## Task requirements
Return each line of the entries that holds the string "czerwony".

## Stored data entries
************

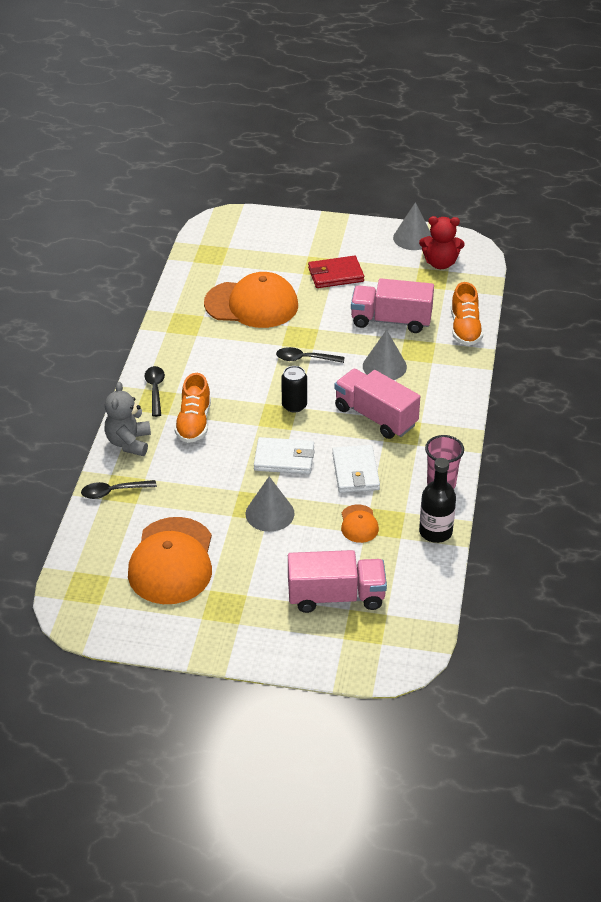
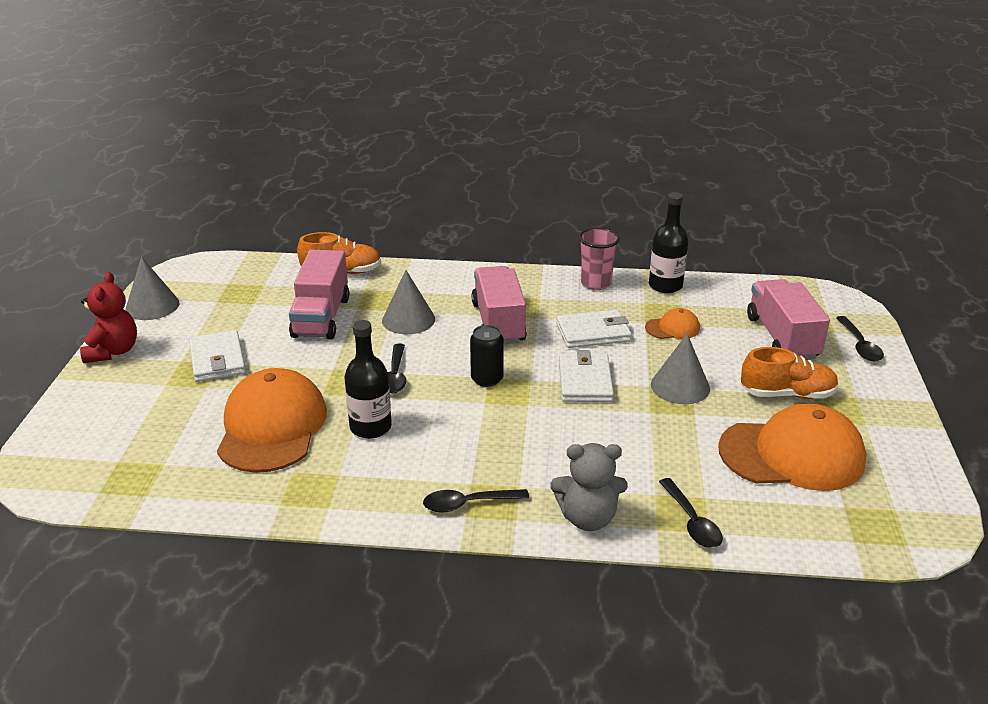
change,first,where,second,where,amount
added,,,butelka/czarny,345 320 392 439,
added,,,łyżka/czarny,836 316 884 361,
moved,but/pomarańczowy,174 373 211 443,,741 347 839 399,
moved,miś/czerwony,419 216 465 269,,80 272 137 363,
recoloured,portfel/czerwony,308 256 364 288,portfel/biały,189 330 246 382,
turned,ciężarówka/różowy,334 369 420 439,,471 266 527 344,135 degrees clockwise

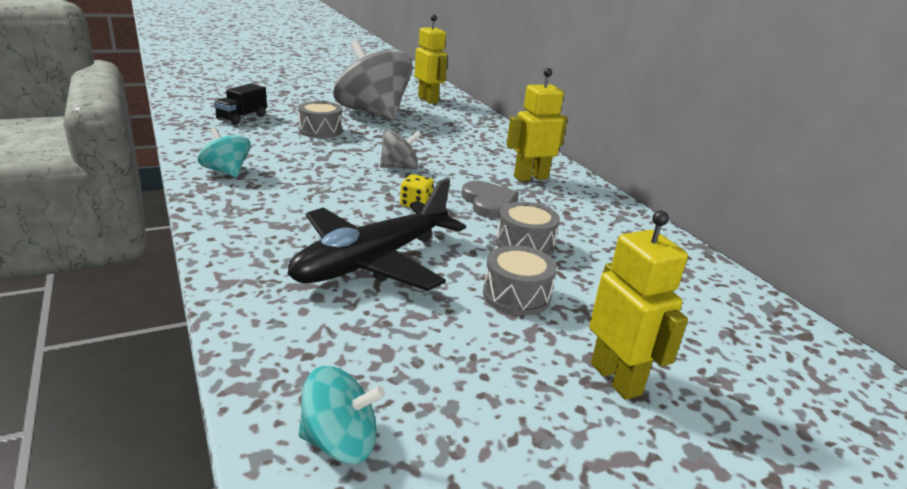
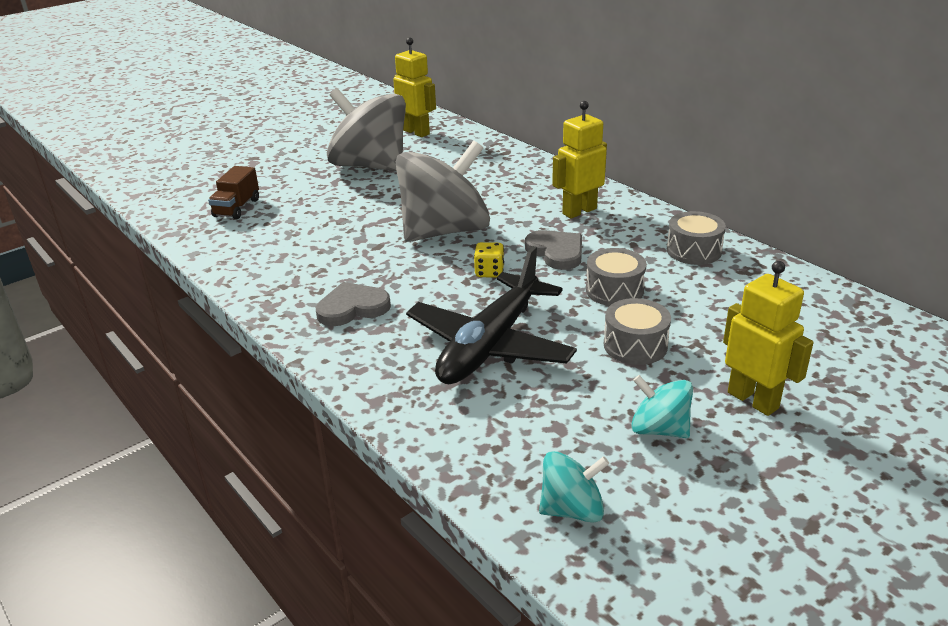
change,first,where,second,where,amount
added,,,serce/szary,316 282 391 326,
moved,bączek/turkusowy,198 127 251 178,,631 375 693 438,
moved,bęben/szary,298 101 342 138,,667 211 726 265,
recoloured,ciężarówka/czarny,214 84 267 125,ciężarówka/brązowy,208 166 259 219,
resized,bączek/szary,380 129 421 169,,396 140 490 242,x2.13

************

## Exercise solution
moved,miś/czerwony,419 216 465 269,,80 272 137 363,
recoloured,portfel/czerwony,308 256 364 288,portfel/biały,189 330 246 382,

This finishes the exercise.